Work to complete ▸
Word-for-word transcription: reproduce all of the data, but not the pictures.

Given data below:

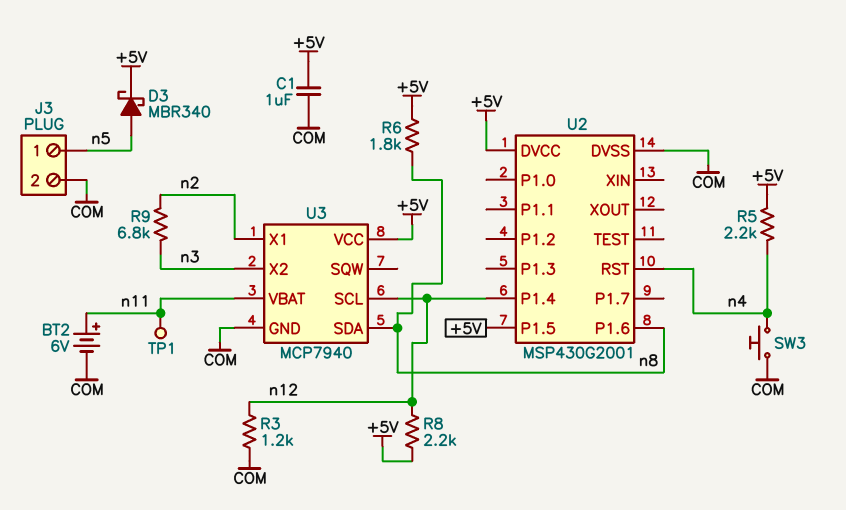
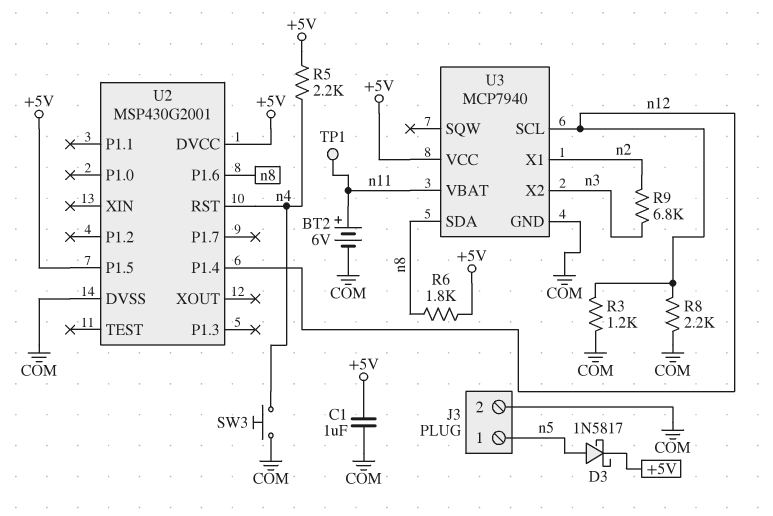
D3: schottky MBR340 (A n5, K +5V) -> schottky 1N5817 (A n5, K +5V)
R8: 2.2k (+5V, n12) -> 2.2k (COM, n12)

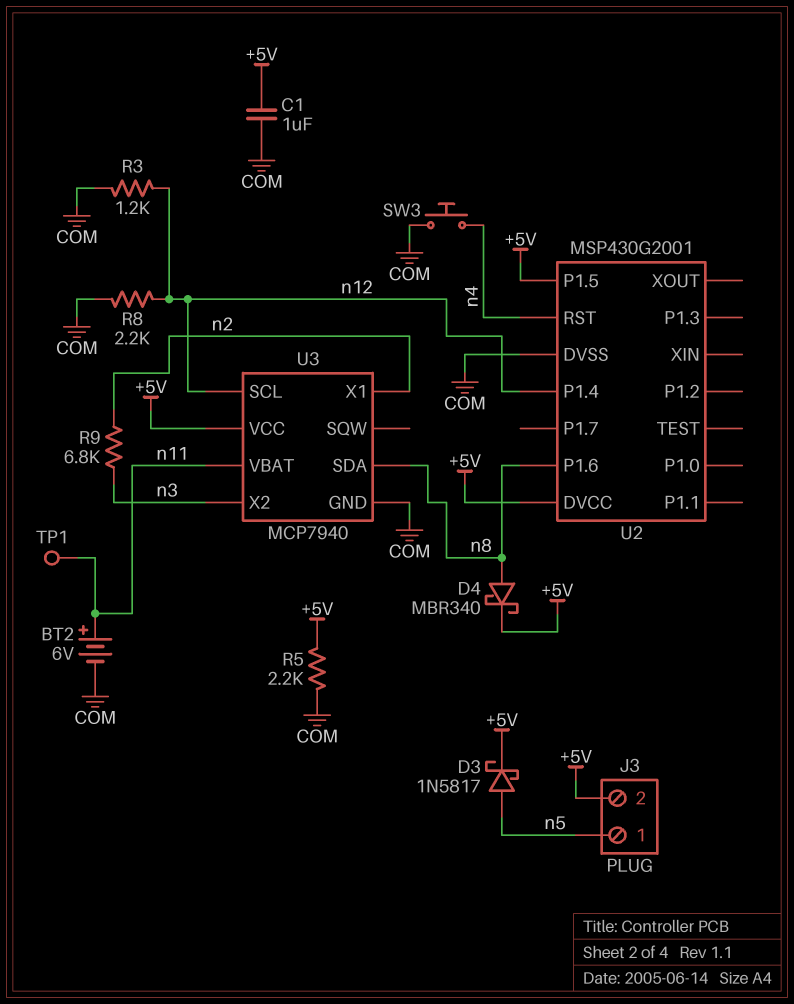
D4: none -> schottky MBR340 (A n8, K +5V)
J3 pin 2: COM -> +5V
R5: 2.2k (+5V, n4) -> 2.2k (+5V, COM)
R6: 1.8k (+5V, n8) -> none

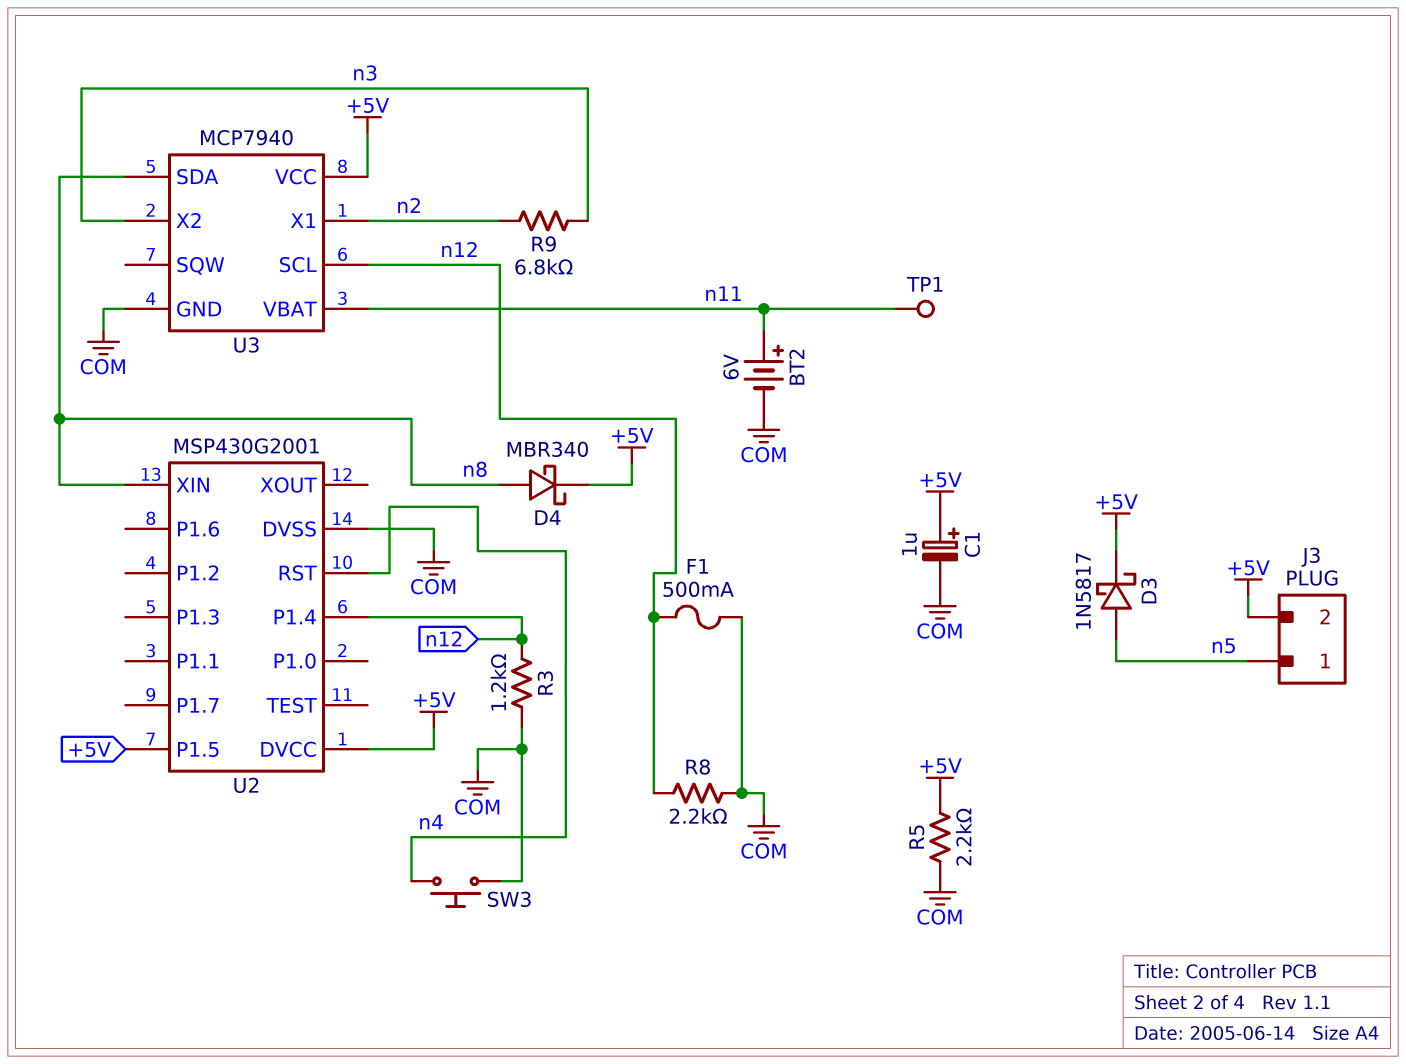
C1: 1uF (+5V, COM) -> 1uF (plus +5V, minus COM)
F1: none -> 500mA (COM, n12)
U2 pin P1.6: n8 -> none
U2 pin XIN: none -> n8

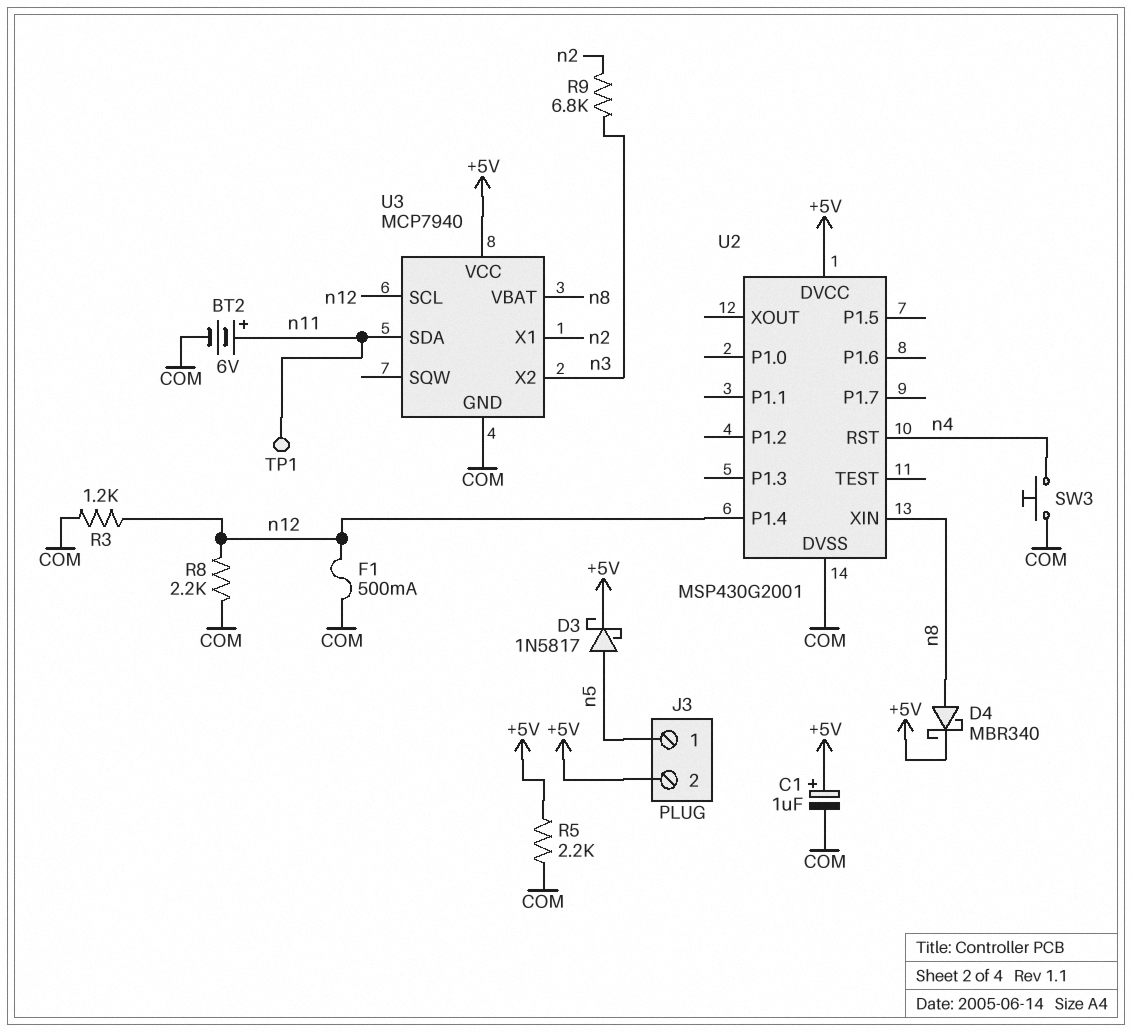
U2 pin P1.5: +5V -> none
U3 pin SDA: n8 -> n11
U3 pin VBAT: n11 -> n8

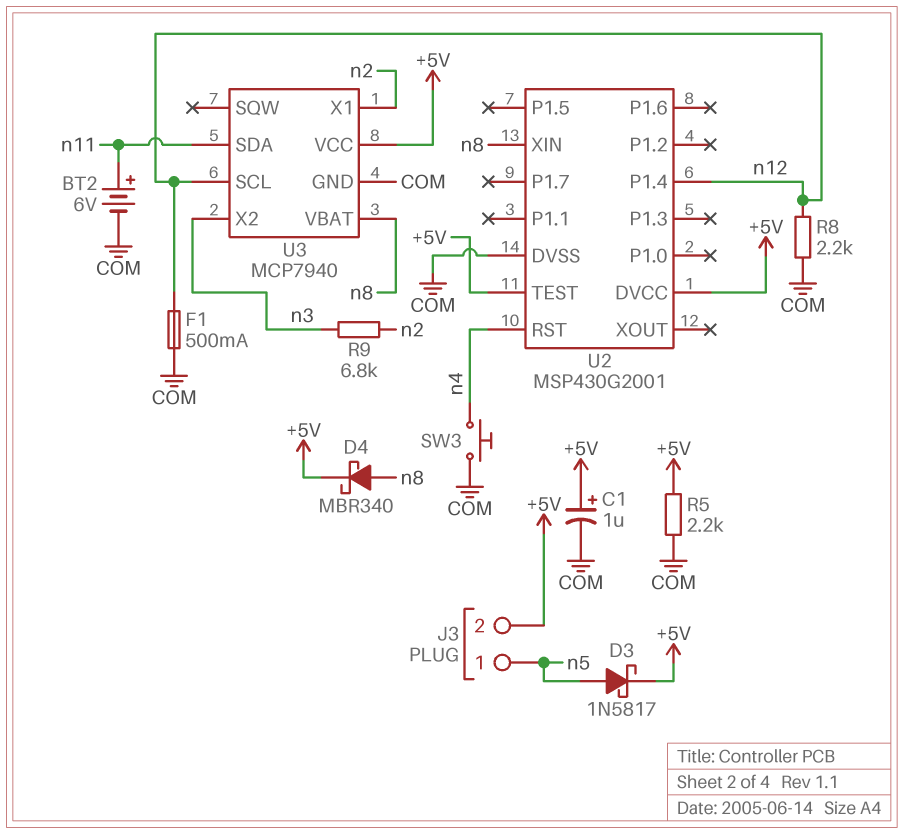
R3: 1.2k (COM, n12) -> none
TP1: test point (n11) -> none
U2 pin TEST: none -> +5V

End of Given data.

Solved problem ▸
D3: schottky MBR340 (A n5, K +5V) -> schottky 1N5817 (A n5, K +5V)
R8: 2.2k (+5V, n12) -> 2.2k (COM, n12)

D4: none -> schottky MBR340 (A n8, K +5V)
J3 pin 2: COM -> +5V
R5: 2.2k (+5V, n4) -> 2.2k (+5V, COM)
R6: 1.8k (+5V, n8) -> none

C1: 1uF (+5V, COM) -> 1uF (plus +5V, minus COM)
F1: none -> 500mA (COM, n12)
U2 pin P1.6: n8 -> none
U2 pin XIN: none -> n8

U2 pin P1.5: +5V -> none
U3 pin SDA: n8 -> n11
U3 pin VBAT: n11 -> n8

R3: 1.2k (COM, n12) -> none
TP1: test point (n11) -> none
U2 pin TEST: none -> +5V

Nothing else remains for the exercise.